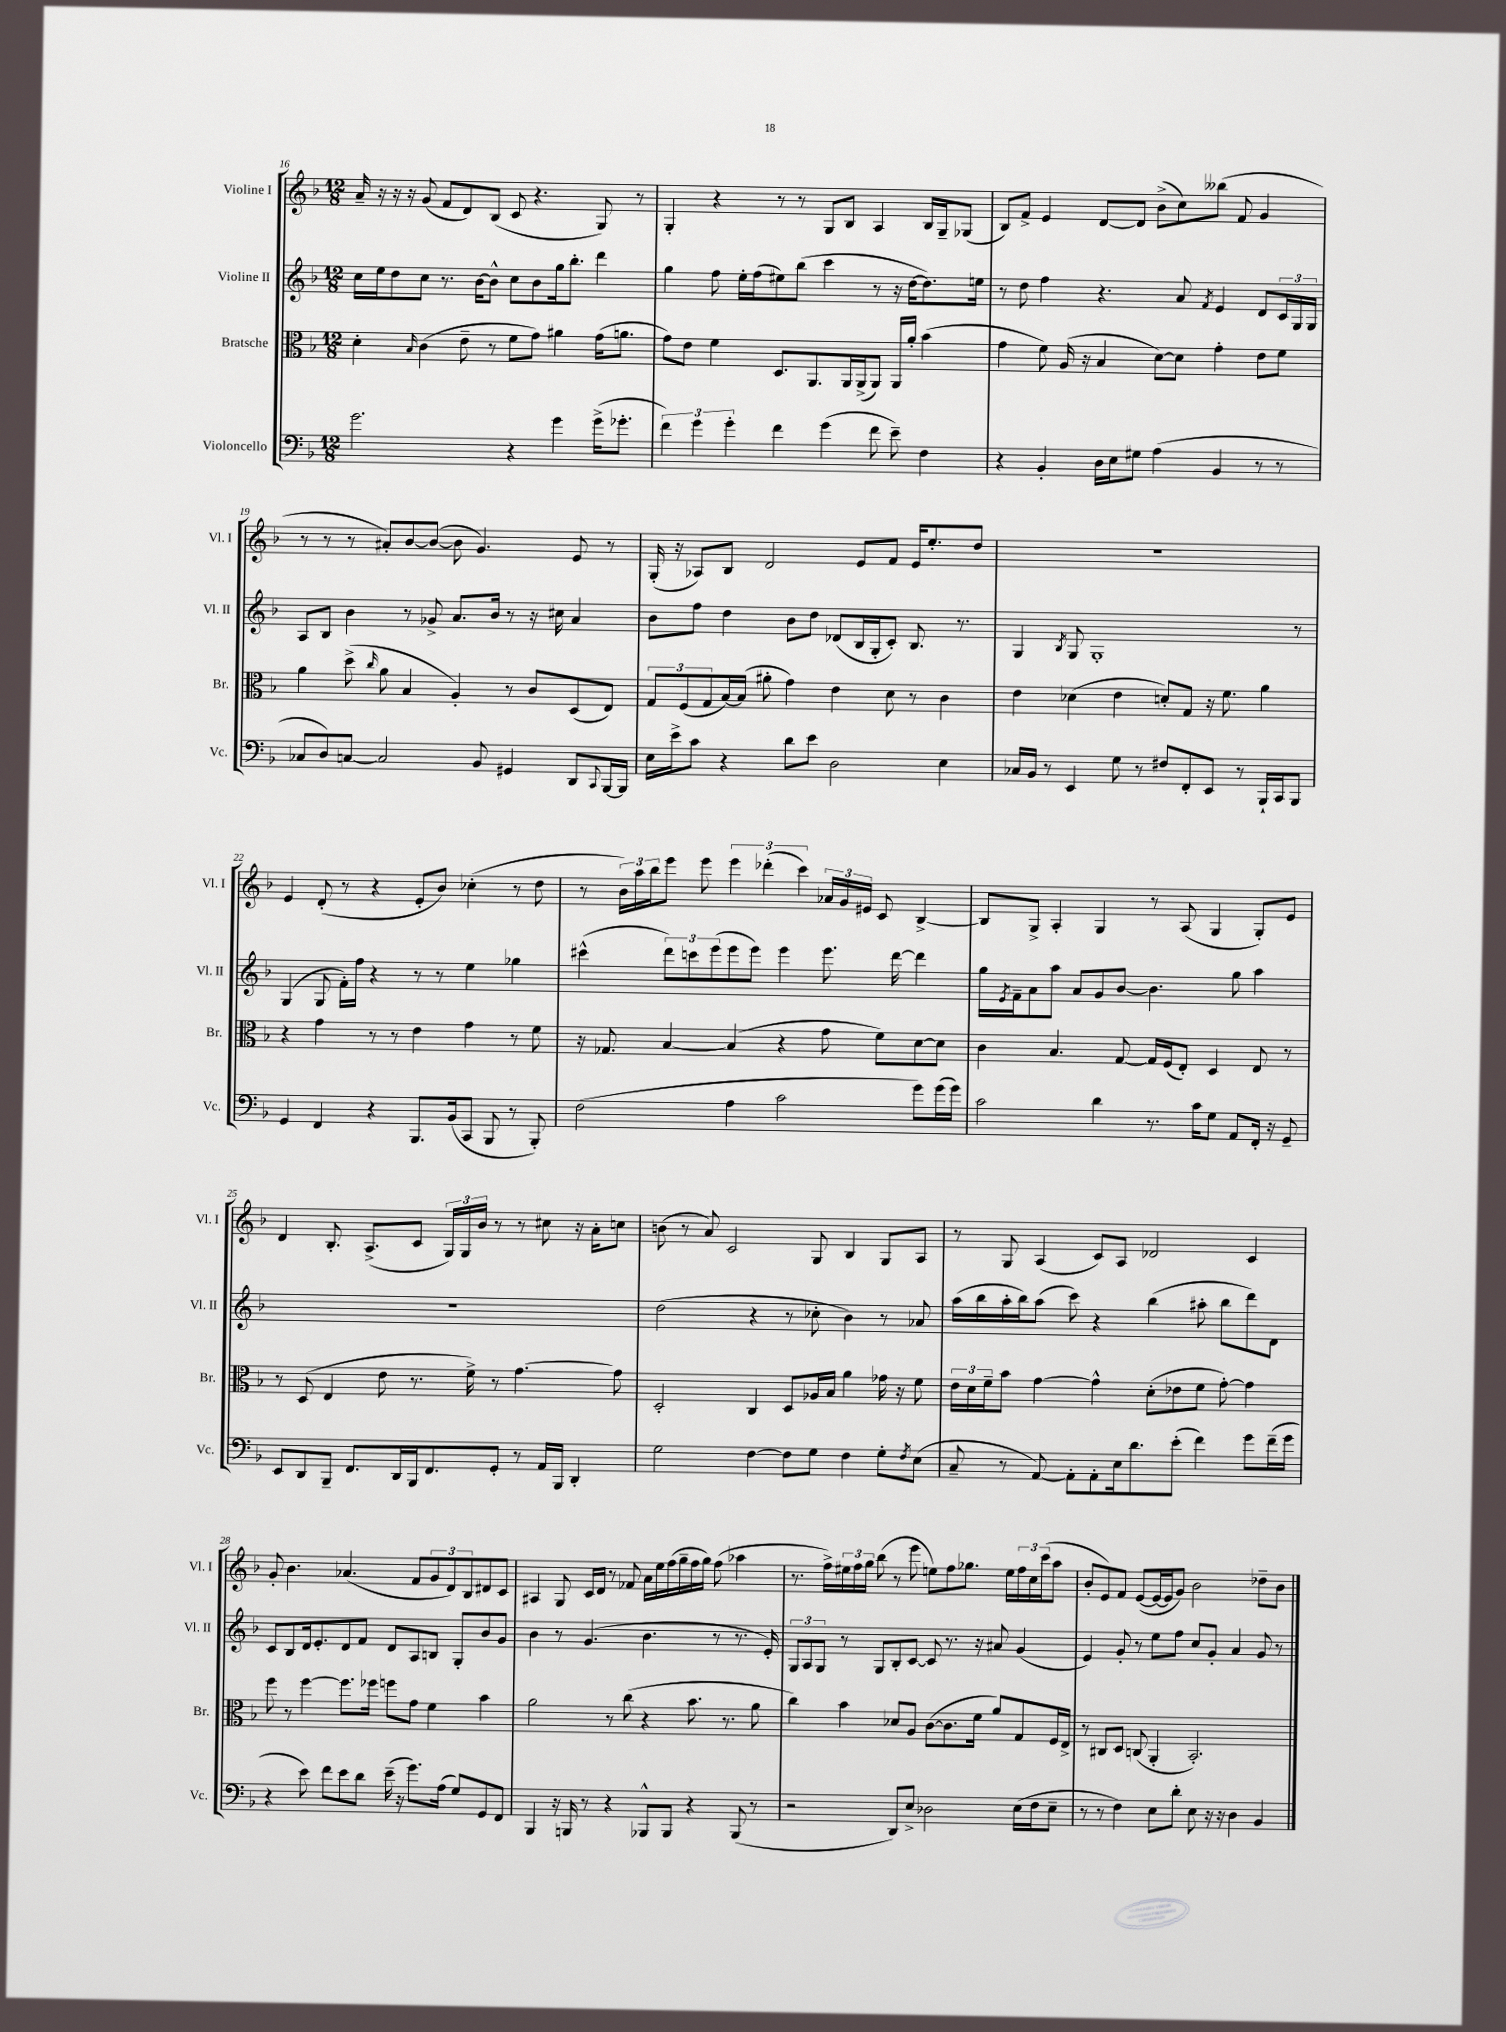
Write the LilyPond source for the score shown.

<<
\new StaffGroup <<
\new Staff = "s0" \with { instrumentName = "Violine I" shortInstrumentName = "Vl. I" } {
    \clef treble \key f \major \numericTimeSignature \time 12/8
    a'16-- r16 r16 r16 g'8( f'8 d'8) bes8( c'8 r4. g8) r8 |
    g4-. r4 r8 r8 g8 bes8 a4 bes16 g16-- ges8( |
    bes8) f'8-> e'4 d'8~ d'8 bes'8->( c''8) beses''8( f'8 g'4 |
    r8 r8 r8 ais'8-.) bes'8~ bes'8~( bes'8 g'4.) e'8 r8 |
    g16-.( r16 aes8) bes8 d'2 e'8 f'8 e'16 e''8.-. d''8 |
    R1. |
    e'4 d'8-.( r8 r4 e'8-. bes'8) ces''4-.( r8 d''8 |
    r8 \tuplet 3/2 { bes'16) a''16 bes''16 } e'''8 e'''8 \tuplet 3/2 { e'''4 des'''4-.( c'''4) } \tuplet 3/2 { aes'16 g'16 eis'16 } c'8 bes4~-> |
    bes8 g8-> a4-. g4 r8 a8( g4 g8-.) e'8 |
    d'4 bes8.-. a8.->( c'8 \tuplet 3/2 { g16) g16 bes'16 } r8 r8 cis''8 r16 a'16-. c''8 |
    b'8( r8 a'8) c'2 g8 bes4 g8 a8 |
    r8 g8 a4( c'8) a8 des'2 c'4 |
    g'8-. bes'4. aes'4.( f'8 \tuplet 3/2 { g'8 d'8) bes8 } dis'8 c'8 |
    ais4 g8 c'16 d'16 r8 fes'8 a'16 e''16 f''16( g''16-- f''16 g''16) f''8( aes''4 |
    r8. f''16->) \tuplet 3/2 { eis''16 f''16 g''16 } bes''8( r8 e'''8 e''8) f''8 ges''8. e''16 \tuplet 3/2 { f''16 c''16 c'''16( } a''8 |
    bes'8-. e'8) f'8 e'8~( e'16~ e'16 g'8) bes'2 des''8-- bes'8 \bar "|." |
}
\new Staff = "s1" \with { instrumentName = "Violine II" shortInstrumentName = "Vl. II" } {
    \clef treble \key f \major \numericTimeSignature \time 12/8
    c''16 e''16 d''8 c''8 r8. bes'16~ bes'8-^ c''8 bes'8 g''16 bes''8.-. d'''4 |
    g''4 f''8 e''16-. f''16( eis''8) bes''8( c'''4 r8 r16 d''16~ d''8.) e''16 |
    r8 d''8 f''4 r4. a'8 \acciaccatura { f'8 } e'4 d'8 \tuplet 3/2 { c'16 g16 g16 } |
    a8 bes8 bes'4 r8 ges'8-> a'8. bes'16 r8 r16 cis''16 a'4 |
    bes'8 f''8 d''4 bes'8 d''8 des'8( bes16 g16-. c'8-.) bes8. r8. |
    g4 \acciaccatura { bes8 } g8 g1-. r8 |
    g4( g8 f'16-.) f''16 r4 r8 r8 e''4 ges''4 |
    cis'''4-^( \tuplet 3/2 { d'''8) c'''8 e'''8( } e'''8 e'''8) e'''4 e'''8. d'''16~ d'''4 |
    g''16 \acciaccatura { e'8 } f'16-- a'8 a''8 a'8 g'8 bes'8~ bes'4. g''8 a''4 |
    R1. |
    d''2( r4 r8 ces''8-. bes'4) r8 aes'8 |
    a''16( bes''16 a''16-. bes''16) a''8( c'''8) r4 bes''4( ais''8-. bes''8 d'''8) d'8 |
    c'8 bes8 d'16 e'8.-. d'8 f'8 d'8 a8 b8 g8-. bes'8 g'8 |
    bes'4 r8 g'4.( bes'4. r8 r8. e'16-.) |
    \tuplet 3/2 { g8 a8 g8 } r8 g8 bes8-. c'8~ c'8 r8. r16 ais'8 g'4( |
    e'4) g'8-. r8 e''8 f''8 c''8 g'8-. a'4 g'8 r8 \bar "|." |
}
\new Staff = "s2" \with { instrumentName = "Bratsche" shortInstrumentName = "Br." } {
    \clef alto \key f \major \numericTimeSignature \time 12/8
    d'4-. \grace { bes16 } c'4( e'8-- r8 f'8 g'8) ais'4 g'16( a'8. |
    g'8) e'8 f'4 d8. a,8. a,16 a,16->( a,8) a,16 a'16-. bes'4( |
    g'4 f'8) a16( r16 bes4 d'8~) d'8 g'4-. e'8 f'8 |
    a'4 d''8->( \grace { c''16 } a'8 bes4 a4-.) r8 c'8 d8( e8) |
    \tuplet 3/2 { g8 f8( g8 } bes16~) bes16( ais'8-. g'4) e'4 d'8 r8 c'4 |
    e'4 des'4( e'4 d'8-.) g8 r16 f'8. a'4 |
    r4 g'4 r8 r8 e'4 g'4 r8 f'8 |
    r16 ges8. bes4~ bes4( r4 g'8 f'8) d'8~ d'8 |
    c'4 bes4. g8~ g16 f16( e8-.) d4 e8 r8 |
    r8 d8( e4 e'8 r8. f'16->) r8 g'4.~ g'8 |
    d2-. c4 d8 aes16 bes16 a'4 ges'16 r16 f'8 |
    \tuplet 3/2 { e'16 d'16 f'16-- } bes'8 g'4~ g'4-^ d'8-.( ees'8 f'8 g'8~-.) g'4 |
    f''8 r8 f''4~ f''8. fes''16 f''8 g'8 f'4 bes'4 |
    a'2 r8 c''8( r4 bes'8. r8. a'8 |
    c''4) bes'4 des'8 a8 c'8~( c'8. f'16 a'8) g8 f16 e16-> |
    r8 cis8 d8 c8( a,4-. bes,2.-.) \bar "|." |
}
\new Staff = "s3" \with { instrumentName = "Violoncello" shortInstrumentName = "Vc." } {
    \clef bass \key f \major \numericTimeSignature \time 12/8
    g'2. r4 g'4 g'16->( ges'8.-. |
    \tuplet 3/2 { f'4) g'4 g'4-. } f'4 g'4( f'8 e'8--) f4 |
    r4 bes,4-. d16 e16 gis8 a4( bes,4 r8 r8 |
    ces8 d8) c8~ c2 bes,8 gis,4 d,8 \appoggiatura { c,8 } bes,,16~ bes,,16 |
    e16 e'16-> c'8 r4 d'8 e'8 d2 e4 |
    ces16 bes,16 r8 e,4 g8 r8 fis8 f,8-. e,8 r8 bes,,16-! c,16 bes,,8 |
    g,4 f,4 r4 bes,,8. bes,16( c,8 bes,,8 r8 bes,,8-.) |
    f2( a4 c'2 g'8) g'16( g'16) |
    c'2 d'4 r8. c'16 g8 a,8 f,16-. r16 g,8-- |
    e,8 d,8 bes,,8-- f,8. d,16 bes,,16 f,8. g,8-. r8 a,16 bes,,16 d,4-. |
    g2 f4~ f8 g8 f4 g8-. \acciaccatura { f8 } e8( |
    c8-- r8 a,8~) a,8-. a,8-. e16 d'8. e'8-.( f'4) g'8 f'16--( g'16 |
    r4 e'8) f'8 e'8 d'8 e'16--( r16 g'8.) a16( g8) g,8 f,8 |
    bes,,4 r16 b,,16 r8 r4 bes,,8-^ bes,,8 r4 bes,,8( r8 |
    r2 d,8) e8-> des2 e16( f16 e8-- |
    r8 r8 f4) e8 d'8-. e8 r16 r16 d4 bes,4 \bar "|." |
}
>>
>>
\layout { \context { \Score currentBarNumber = #16 } }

(INSTRUCTION) List each line of the records above that contains the string "clef", copying every such line in full.

(THE COMPLETED TASK)
    \clef treble \key f \major \numericTimeSignature \time 12/8
    \clef treble \key f \major \numericTimeSignature \time 12/8
    \clef alto \key f \major \numericTimeSignature \time 12/8
    \clef bass \key f \major \numericTimeSignature \time 12/8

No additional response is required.